> **The data**:

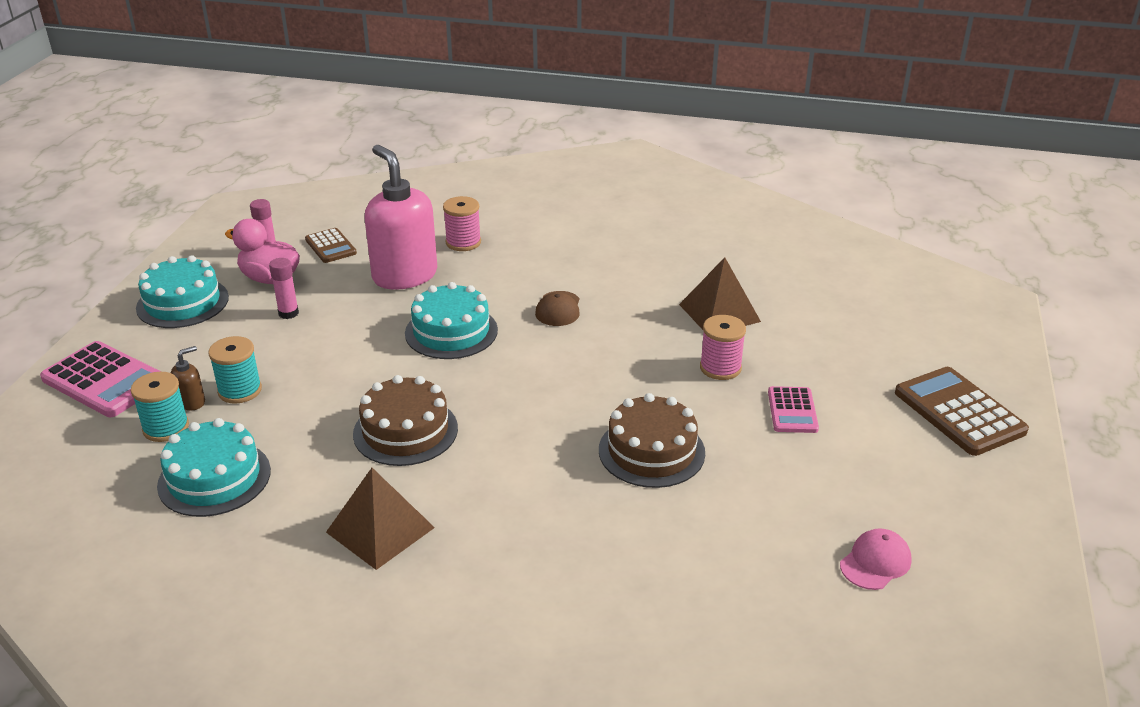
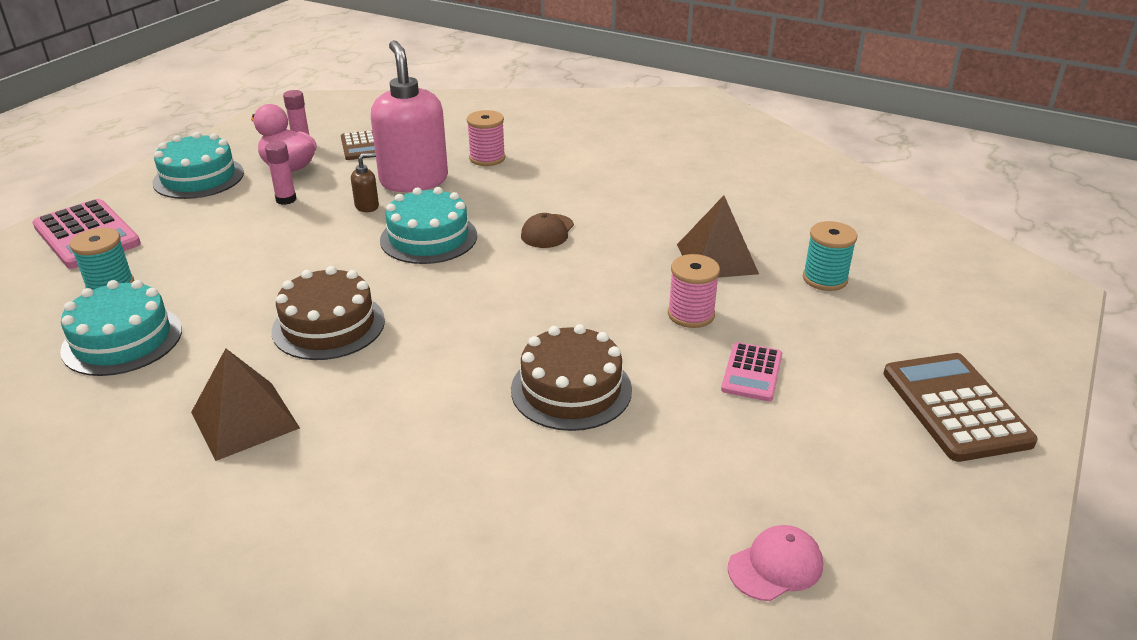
camera: 15 degrees right, 0 degrees up
(192, 402) = (149, 266): brown soap dispenser -> brown soap dispenser (367, 206)
(240, 390) = (198, 262): turquoise spool -> turquoise spool (825, 279)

> **What is expected**: Set down the complete material exactly, but do not include the images.

> **Output for this exercise**:
camera: 15 degrees right, 0 degrees up
(192, 402) = (149, 266): brown soap dispenser -> brown soap dispenser (367, 206)
(240, 390) = (198, 262): turquoise spool -> turquoise spool (825, 279)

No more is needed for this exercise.